LISTED ENTRIES START
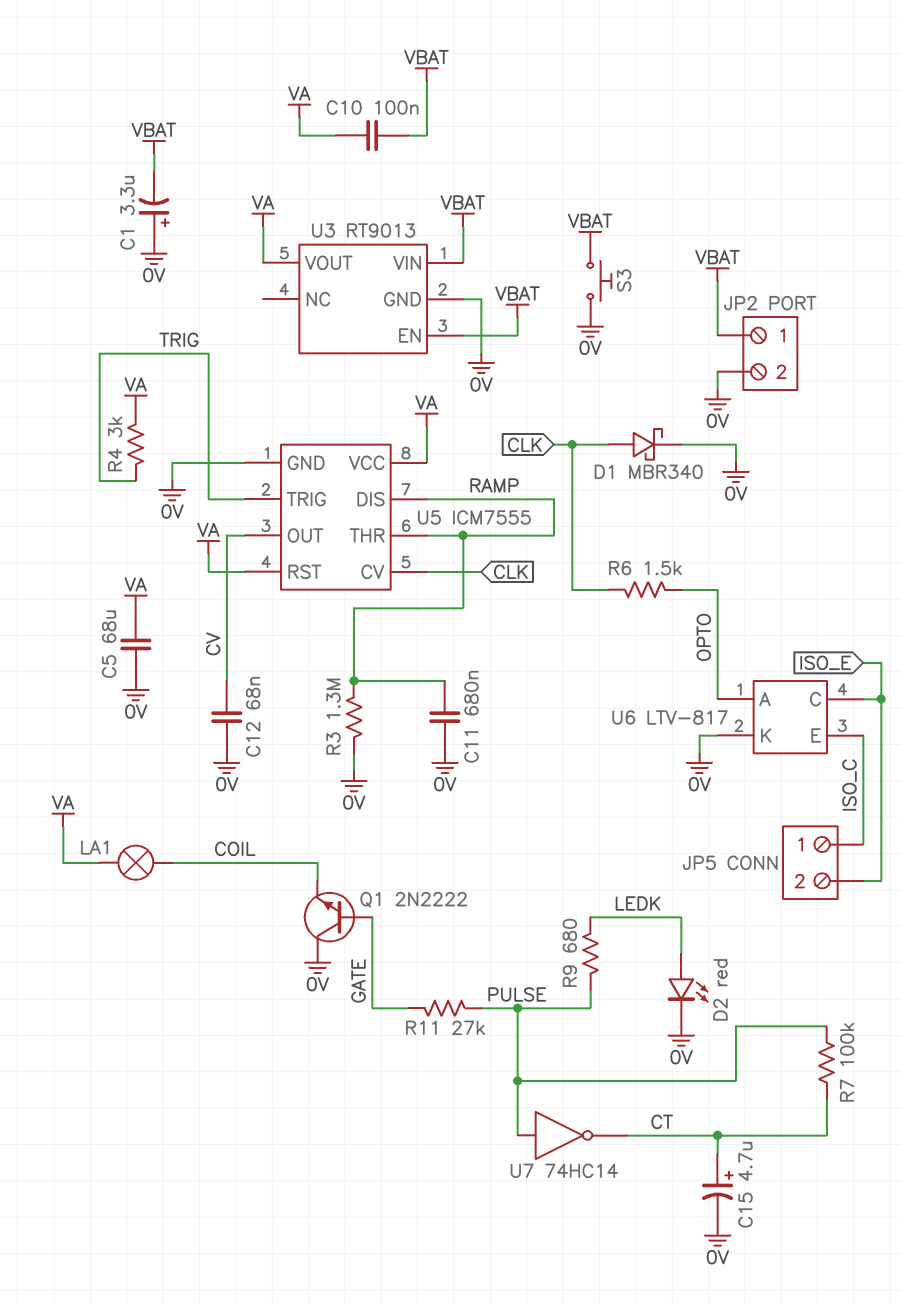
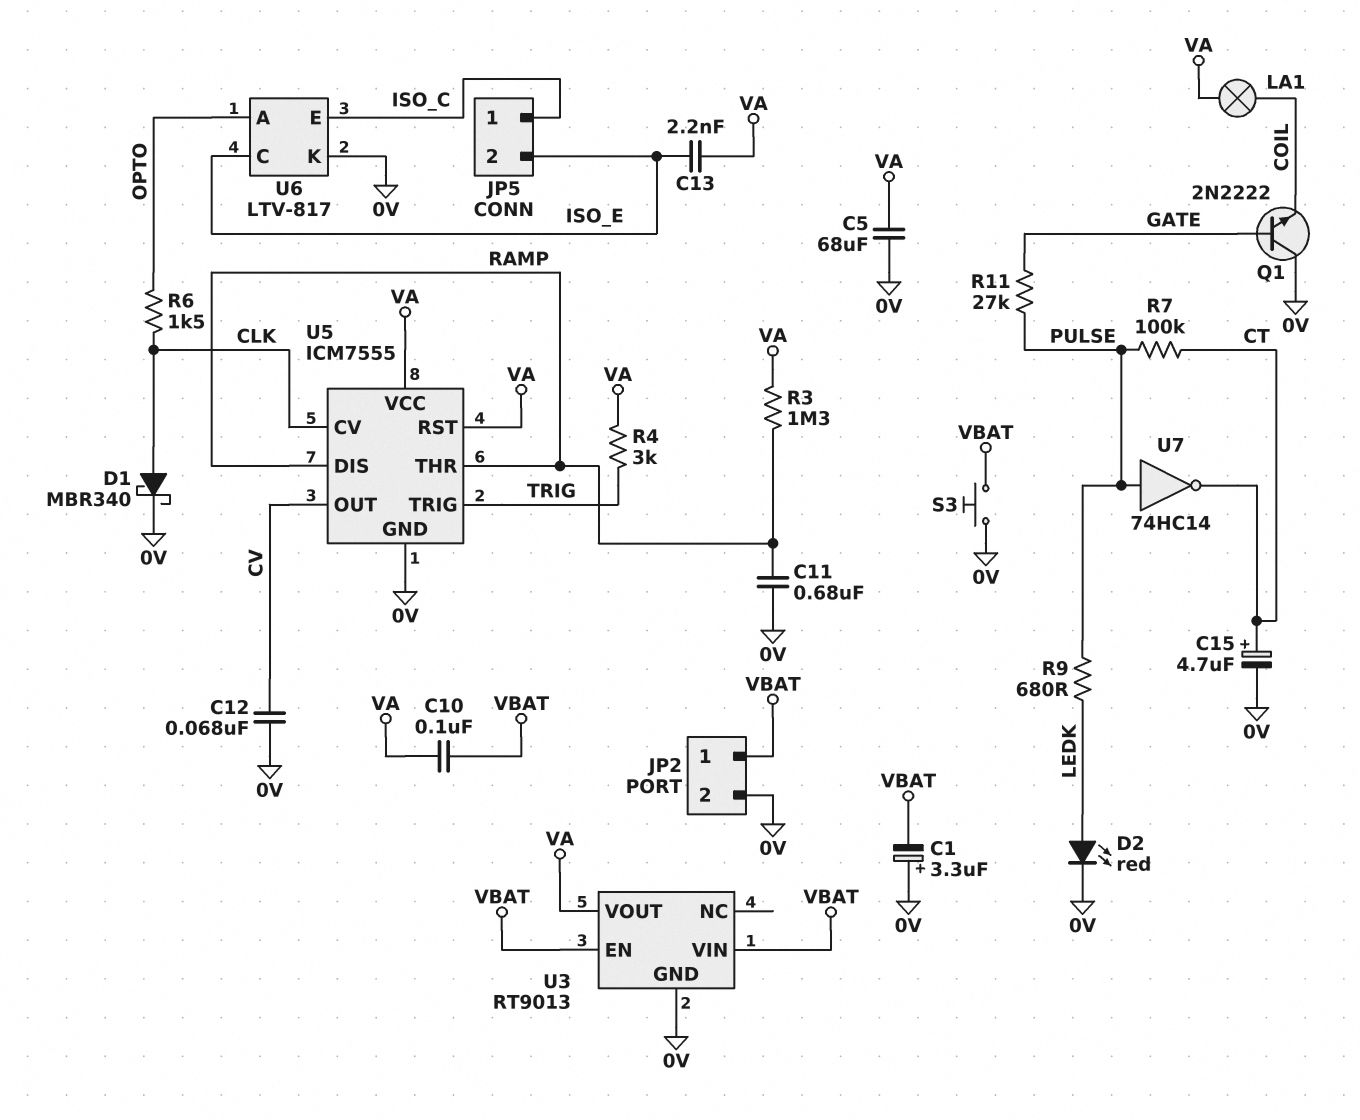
C13: none -> 2.2nF (ISO_E, VA)
R3: 1.3M (0V, RAMP) -> 1.3M (RAMP, VA)

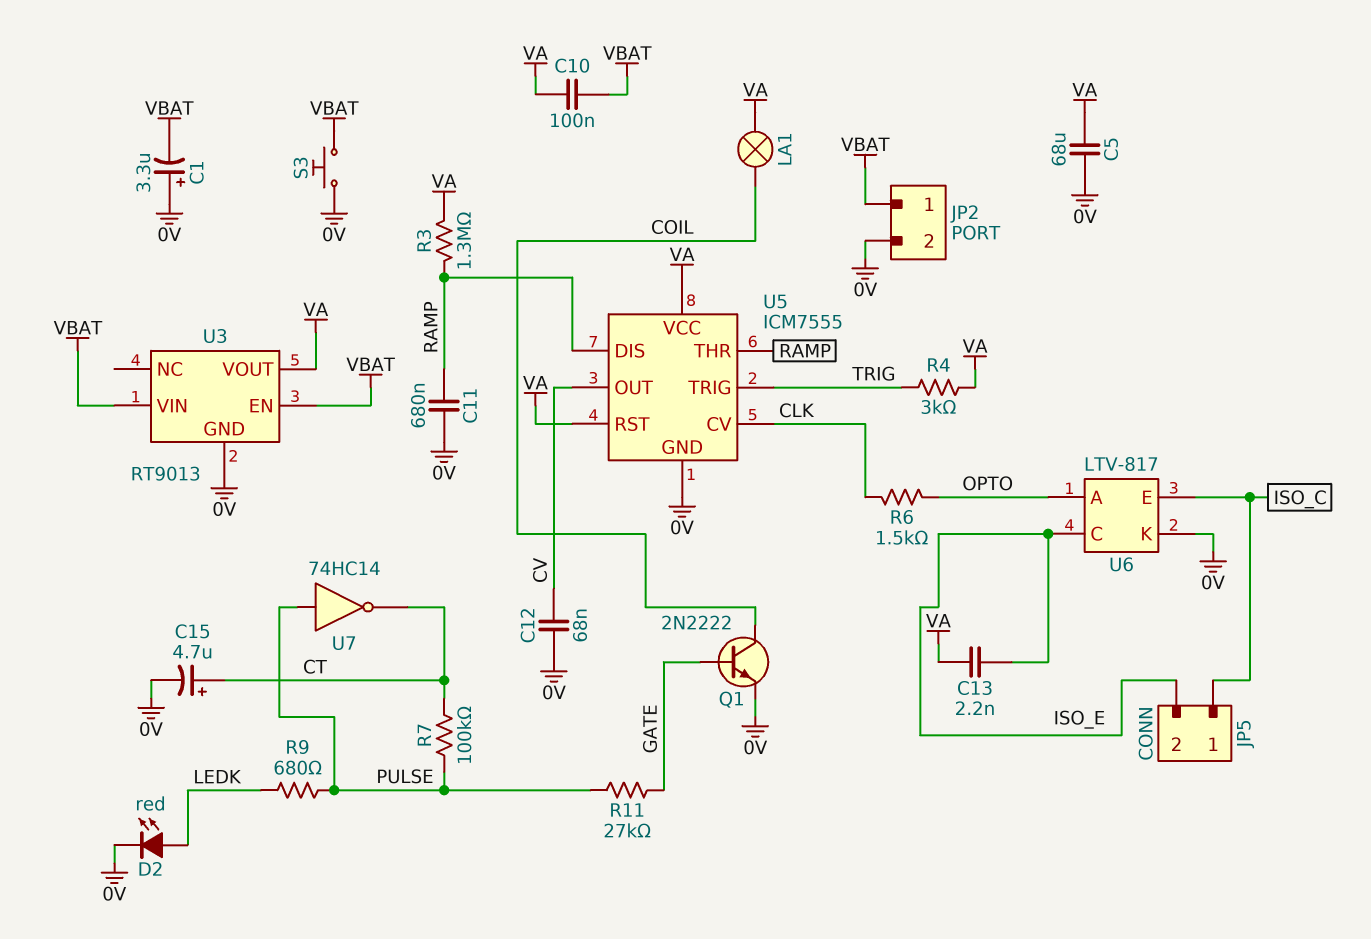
D1: schottky MBR340 (A CLK, K 0V) -> none
Q1: NPN 2N2222 (B GATE, C 0V, E COIL) -> NPN 2N2222 (B GATE, C COIL, E 0V)

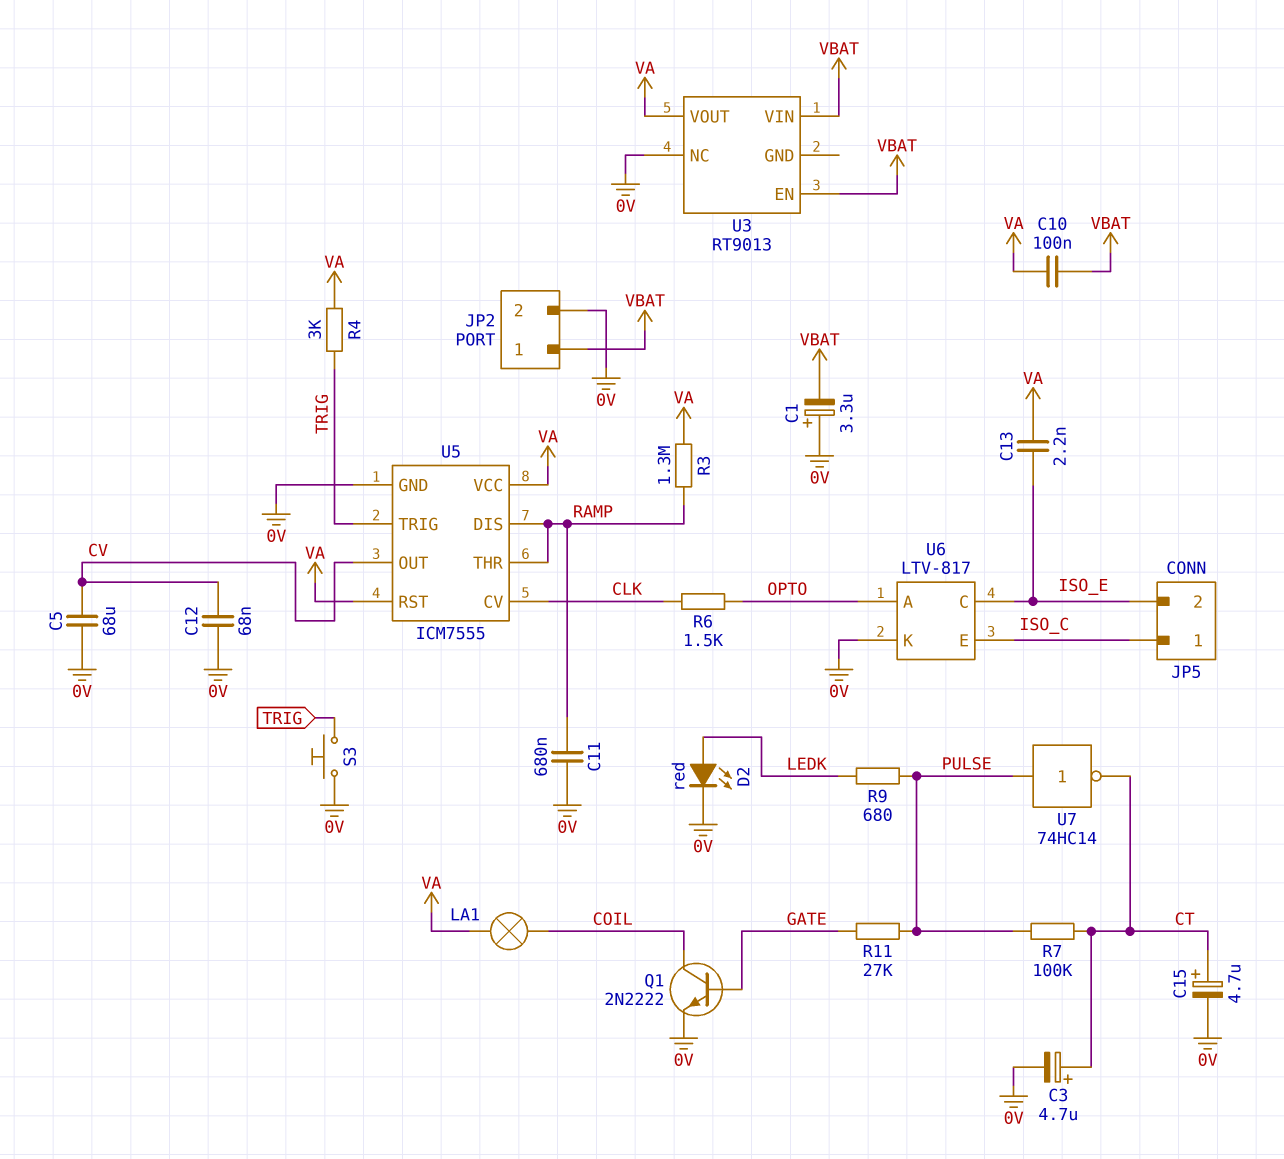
C3: none -> 4.7uF (plus CT, minus 0V)
C5: 68uF (0V, VA) -> 68uF (0V, CV)
S3: button (0V, VBAT) -> button (0V, TRIG)
U3 pin GND: 0V -> none
U3 pin NC: none -> 0V

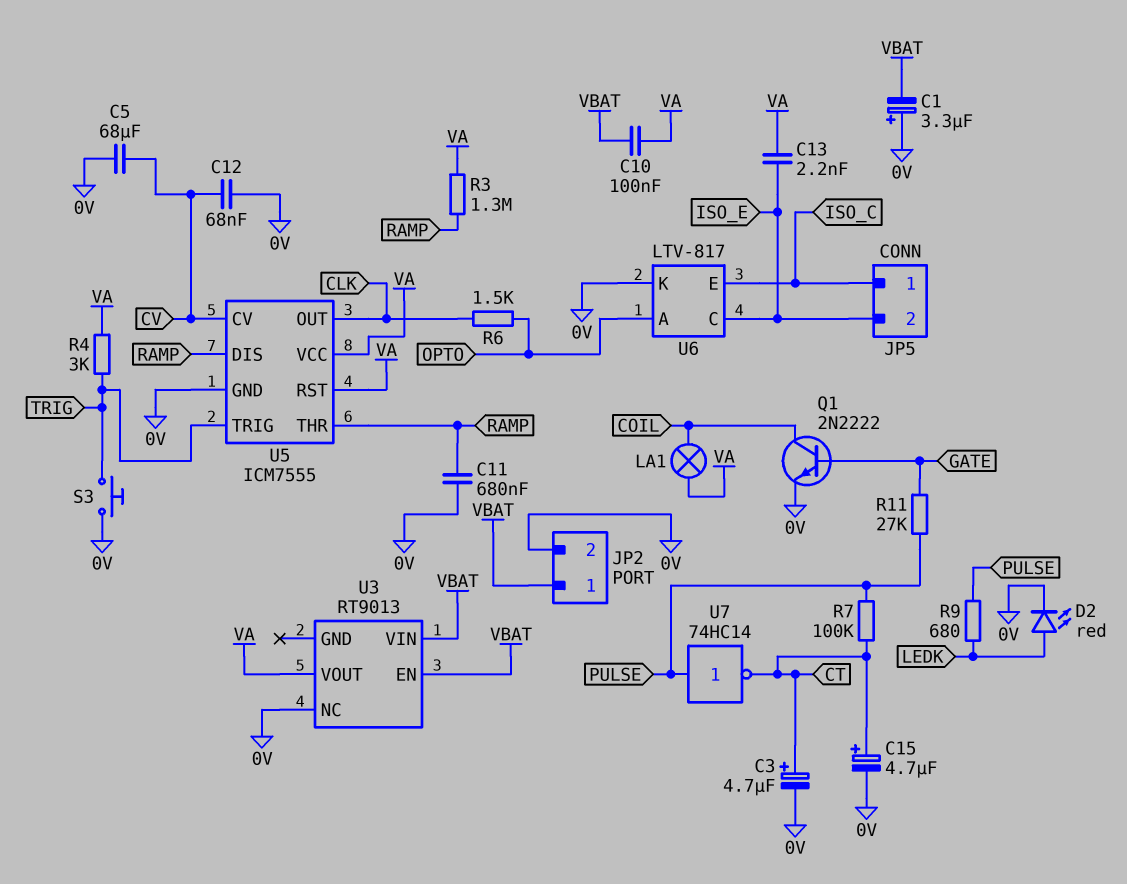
U5 pin CV: CLK -> CV
U5 pin OUT: CV -> CLK

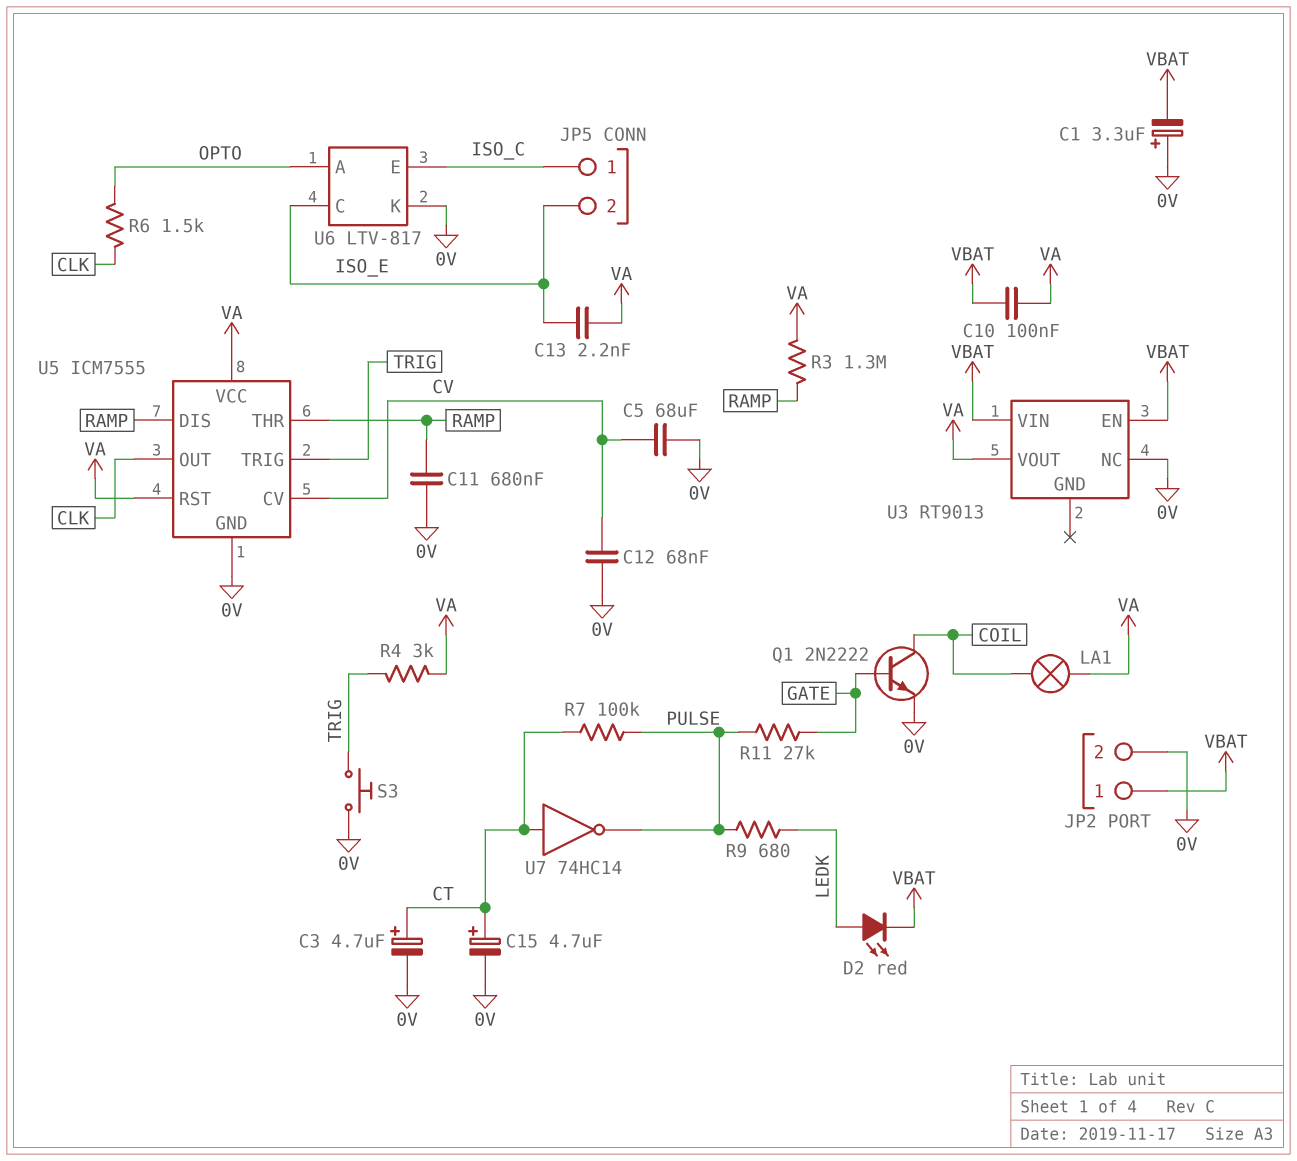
D2: LED red (A LEDK, K 0V) -> LED red (A LEDK, K VBAT)
U7: NOT 74HC14 (in PULSE, out CT) -> NOT 74HC14 (in CT, out PULSE)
LISTED ENTRIES END
* PROMPT *
From the line containing "U3 pin NC: none -> 0V" to the final line above, both included, transcribe every line exactly and leave all pictures out.

* RESULT OF THIS EXERCISE *
U3 pin NC: none -> 0V

U5 pin CV: CLK -> CV
U5 pin OUT: CV -> CLK

D2: LED red (A LEDK, K 0V) -> LED red (A LEDK, K VBAT)
U7: NOT 74HC14 (in PULSE, out CT) -> NOT 74HC14 (in CT, out PULSE)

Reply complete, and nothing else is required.